Segment Start: Records to use

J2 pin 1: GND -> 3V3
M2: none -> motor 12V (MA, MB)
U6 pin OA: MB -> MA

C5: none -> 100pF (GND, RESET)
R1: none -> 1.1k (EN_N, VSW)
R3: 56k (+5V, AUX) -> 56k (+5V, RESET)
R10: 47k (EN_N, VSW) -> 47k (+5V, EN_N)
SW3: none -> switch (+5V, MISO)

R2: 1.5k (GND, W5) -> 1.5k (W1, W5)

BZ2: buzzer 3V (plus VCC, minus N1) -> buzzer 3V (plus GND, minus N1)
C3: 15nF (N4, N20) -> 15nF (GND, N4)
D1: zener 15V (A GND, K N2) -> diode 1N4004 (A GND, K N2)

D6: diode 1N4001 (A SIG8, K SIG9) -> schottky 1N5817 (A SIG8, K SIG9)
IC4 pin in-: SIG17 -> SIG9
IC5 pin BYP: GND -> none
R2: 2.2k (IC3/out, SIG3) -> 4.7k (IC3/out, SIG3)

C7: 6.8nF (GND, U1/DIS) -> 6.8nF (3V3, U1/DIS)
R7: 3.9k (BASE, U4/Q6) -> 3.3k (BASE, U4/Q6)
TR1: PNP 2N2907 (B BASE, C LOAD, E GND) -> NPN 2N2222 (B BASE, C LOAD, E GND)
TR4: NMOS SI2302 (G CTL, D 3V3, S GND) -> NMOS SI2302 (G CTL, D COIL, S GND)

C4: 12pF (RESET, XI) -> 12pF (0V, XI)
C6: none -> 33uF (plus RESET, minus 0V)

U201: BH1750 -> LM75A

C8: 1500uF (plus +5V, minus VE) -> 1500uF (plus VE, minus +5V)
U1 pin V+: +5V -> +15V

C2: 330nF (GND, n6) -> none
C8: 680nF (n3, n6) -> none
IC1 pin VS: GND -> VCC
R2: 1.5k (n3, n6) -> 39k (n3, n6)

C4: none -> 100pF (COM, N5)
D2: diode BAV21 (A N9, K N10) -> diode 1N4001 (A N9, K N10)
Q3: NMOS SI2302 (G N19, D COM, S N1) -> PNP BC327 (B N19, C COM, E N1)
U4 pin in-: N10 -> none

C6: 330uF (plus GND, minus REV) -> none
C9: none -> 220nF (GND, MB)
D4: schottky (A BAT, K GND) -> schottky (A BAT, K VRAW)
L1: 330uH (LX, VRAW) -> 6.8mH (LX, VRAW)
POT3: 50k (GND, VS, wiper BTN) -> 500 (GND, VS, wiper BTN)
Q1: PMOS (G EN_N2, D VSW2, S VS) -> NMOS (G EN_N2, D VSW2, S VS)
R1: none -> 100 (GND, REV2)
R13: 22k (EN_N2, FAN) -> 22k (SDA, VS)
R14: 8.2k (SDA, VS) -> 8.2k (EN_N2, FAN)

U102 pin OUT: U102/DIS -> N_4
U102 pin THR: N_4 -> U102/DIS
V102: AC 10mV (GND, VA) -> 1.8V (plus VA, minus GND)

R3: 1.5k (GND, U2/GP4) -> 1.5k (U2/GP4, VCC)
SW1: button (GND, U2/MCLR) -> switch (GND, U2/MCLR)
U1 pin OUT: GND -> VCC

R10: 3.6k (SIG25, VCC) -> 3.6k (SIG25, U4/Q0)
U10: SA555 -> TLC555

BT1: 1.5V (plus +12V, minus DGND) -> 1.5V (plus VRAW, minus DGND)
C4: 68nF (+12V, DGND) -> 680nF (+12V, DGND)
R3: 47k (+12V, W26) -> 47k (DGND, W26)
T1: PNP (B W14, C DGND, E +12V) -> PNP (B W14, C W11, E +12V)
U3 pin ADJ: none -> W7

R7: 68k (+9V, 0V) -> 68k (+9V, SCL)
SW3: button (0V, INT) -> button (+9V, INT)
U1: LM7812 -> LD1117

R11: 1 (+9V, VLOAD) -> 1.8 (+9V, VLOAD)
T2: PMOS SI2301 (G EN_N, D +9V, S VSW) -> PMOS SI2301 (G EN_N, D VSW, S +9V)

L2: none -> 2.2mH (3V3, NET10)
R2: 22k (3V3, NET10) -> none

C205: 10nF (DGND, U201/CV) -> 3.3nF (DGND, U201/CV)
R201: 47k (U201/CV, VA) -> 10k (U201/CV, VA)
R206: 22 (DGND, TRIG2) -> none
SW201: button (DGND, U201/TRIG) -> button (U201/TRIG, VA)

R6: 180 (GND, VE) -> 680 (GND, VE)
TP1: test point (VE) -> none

Segment End: Records to use

[Assigned task]
Every line from the one containing "R13: 22k (EN_N2, FAN) -> 22k (SDA, VS)" through the last line above should be retyped exactly; no other lines are wanted.

[Reply to the exercise]
R13: 22k (EN_N2, FAN) -> 22k (SDA, VS)
R14: 8.2k (SDA, VS) -> 8.2k (EN_N2, FAN)

U102 pin OUT: U102/DIS -> N_4
U102 pin THR: N_4 -> U102/DIS
V102: AC 10mV (GND, VA) -> 1.8V (plus VA, minus GND)

R3: 1.5k (GND, U2/GP4) -> 1.5k (U2/GP4, VCC)
SW1: button (GND, U2/MCLR) -> switch (GND, U2/MCLR)
U1 pin OUT: GND -> VCC

R10: 3.6k (SIG25, VCC) -> 3.6k (SIG25, U4/Q0)
U10: SA555 -> TLC555

BT1: 1.5V (plus +12V, minus DGND) -> 1.5V (plus VRAW, minus DGND)
C4: 68nF (+12V, DGND) -> 680nF (+12V, DGND)
R3: 47k (+12V, W26) -> 47k (DGND, W26)
T1: PNP (B W14, C DGND, E +12V) -> PNP (B W14, C W11, E +12V)
U3 pin ADJ: none -> W7

R7: 68k (+9V, 0V) -> 68k (+9V, SCL)
SW3: button (0V, INT) -> button (+9V, INT)
U1: LM7812 -> LD1117

R11: 1 (+9V, VLOAD) -> 1.8 (+9V, VLOAD)
T2: PMOS SI2301 (G EN_N, D +9V, S VSW) -> PMOS SI2301 (G EN_N, D VSW, S +9V)

L2: none -> 2.2mH (3V3, NET10)
R2: 22k (3V3, NET10) -> none

C205: 10nF (DGND, U201/CV) -> 3.3nF (DGND, U201/CV)
R201: 47k (U201/CV, VA) -> 10k (U201/CV, VA)
R206: 22 (DGND, TRIG2) -> none
SW201: button (DGND, U201/TRIG) -> button (U201/TRIG, VA)

R6: 180 (GND, VE) -> 680 (GND, VE)
TP1: test point (VE) -> none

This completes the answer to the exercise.